> _Task directions_: Copy every line of the records below where the word "Pinsel" occurs.

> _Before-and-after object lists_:
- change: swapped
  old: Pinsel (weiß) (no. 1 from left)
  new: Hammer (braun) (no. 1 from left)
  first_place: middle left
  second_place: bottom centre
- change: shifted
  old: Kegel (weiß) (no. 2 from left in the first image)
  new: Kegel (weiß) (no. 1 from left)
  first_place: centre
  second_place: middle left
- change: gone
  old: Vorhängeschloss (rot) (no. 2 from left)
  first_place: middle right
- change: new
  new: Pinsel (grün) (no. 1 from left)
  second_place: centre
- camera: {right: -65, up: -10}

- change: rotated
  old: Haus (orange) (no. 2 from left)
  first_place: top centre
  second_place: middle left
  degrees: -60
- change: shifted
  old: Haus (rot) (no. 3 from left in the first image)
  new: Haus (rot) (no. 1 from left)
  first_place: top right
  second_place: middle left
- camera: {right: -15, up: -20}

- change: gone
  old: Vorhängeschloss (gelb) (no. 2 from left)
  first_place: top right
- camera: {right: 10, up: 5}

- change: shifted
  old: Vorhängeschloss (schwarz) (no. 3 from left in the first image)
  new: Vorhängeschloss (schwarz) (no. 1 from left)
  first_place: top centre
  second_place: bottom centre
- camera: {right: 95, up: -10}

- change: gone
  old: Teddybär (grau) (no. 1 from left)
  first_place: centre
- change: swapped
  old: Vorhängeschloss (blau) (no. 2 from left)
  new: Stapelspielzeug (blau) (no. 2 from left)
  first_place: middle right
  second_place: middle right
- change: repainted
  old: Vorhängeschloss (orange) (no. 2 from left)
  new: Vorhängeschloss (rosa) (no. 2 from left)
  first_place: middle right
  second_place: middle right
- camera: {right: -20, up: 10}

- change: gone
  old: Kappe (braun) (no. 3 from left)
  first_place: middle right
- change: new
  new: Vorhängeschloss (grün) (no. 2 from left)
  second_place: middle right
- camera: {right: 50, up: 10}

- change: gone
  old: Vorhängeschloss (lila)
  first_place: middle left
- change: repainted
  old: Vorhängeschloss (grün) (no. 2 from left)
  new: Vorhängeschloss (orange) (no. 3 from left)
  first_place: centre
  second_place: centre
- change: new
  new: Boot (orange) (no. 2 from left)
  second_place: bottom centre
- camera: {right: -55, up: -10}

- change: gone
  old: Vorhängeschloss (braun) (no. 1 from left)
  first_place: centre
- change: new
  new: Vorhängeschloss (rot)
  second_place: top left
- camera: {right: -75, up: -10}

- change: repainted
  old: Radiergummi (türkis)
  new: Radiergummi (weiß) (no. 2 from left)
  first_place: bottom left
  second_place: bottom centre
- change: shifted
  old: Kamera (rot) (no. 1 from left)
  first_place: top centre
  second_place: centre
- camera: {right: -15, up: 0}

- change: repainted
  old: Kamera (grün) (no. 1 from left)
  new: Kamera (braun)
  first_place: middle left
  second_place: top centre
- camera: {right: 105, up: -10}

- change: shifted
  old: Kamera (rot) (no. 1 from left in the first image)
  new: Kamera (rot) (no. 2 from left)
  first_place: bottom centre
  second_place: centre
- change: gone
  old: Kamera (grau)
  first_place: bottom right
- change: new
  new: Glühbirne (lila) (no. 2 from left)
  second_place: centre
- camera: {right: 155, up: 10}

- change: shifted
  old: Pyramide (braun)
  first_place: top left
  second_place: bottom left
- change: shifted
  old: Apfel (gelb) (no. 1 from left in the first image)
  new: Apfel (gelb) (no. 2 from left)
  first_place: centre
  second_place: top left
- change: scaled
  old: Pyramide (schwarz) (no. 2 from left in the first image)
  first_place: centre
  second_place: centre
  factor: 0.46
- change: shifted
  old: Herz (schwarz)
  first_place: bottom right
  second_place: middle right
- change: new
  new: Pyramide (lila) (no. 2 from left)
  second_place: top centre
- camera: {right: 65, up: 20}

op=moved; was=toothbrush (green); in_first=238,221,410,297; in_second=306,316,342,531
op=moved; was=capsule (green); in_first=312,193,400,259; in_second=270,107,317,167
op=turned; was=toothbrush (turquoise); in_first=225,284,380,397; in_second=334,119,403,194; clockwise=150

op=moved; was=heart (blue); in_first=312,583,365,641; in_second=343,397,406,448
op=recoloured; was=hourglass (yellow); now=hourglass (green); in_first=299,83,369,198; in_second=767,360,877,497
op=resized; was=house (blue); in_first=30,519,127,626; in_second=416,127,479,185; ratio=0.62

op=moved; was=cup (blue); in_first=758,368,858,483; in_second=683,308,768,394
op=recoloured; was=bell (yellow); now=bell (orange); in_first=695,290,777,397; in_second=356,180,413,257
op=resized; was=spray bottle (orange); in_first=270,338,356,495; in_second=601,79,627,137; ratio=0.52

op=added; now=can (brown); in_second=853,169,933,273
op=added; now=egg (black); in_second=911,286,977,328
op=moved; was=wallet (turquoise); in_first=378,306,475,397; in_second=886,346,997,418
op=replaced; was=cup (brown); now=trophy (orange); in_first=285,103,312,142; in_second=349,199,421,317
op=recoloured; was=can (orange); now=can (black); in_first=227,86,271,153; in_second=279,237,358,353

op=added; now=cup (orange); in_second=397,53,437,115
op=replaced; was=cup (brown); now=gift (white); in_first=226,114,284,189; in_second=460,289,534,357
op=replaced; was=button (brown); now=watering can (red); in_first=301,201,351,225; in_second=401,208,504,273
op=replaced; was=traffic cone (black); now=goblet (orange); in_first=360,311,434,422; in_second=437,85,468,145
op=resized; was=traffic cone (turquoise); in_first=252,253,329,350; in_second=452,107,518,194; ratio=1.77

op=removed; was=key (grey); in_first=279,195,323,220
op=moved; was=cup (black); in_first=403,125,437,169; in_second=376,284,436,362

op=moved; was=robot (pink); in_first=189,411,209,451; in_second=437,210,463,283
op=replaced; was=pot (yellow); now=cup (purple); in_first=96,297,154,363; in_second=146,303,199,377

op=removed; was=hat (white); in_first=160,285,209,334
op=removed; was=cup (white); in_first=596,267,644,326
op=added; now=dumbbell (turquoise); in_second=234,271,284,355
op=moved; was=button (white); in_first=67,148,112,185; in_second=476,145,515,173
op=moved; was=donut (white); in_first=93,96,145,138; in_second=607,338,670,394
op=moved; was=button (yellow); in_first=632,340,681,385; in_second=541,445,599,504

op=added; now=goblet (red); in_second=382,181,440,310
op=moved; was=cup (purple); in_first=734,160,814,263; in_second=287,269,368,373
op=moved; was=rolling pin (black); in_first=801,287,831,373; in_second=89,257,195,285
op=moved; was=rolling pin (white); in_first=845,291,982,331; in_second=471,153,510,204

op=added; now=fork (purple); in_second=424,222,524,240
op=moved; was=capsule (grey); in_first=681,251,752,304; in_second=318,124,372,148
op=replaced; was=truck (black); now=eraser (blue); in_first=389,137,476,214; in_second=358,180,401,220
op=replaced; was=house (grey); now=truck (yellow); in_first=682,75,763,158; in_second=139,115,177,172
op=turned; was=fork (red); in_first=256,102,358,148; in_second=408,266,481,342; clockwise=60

> _Answer box_:
  old: Pinsel (weiß) (no. 1 from left)
  new: Pinsel (grün) (no. 1 from left)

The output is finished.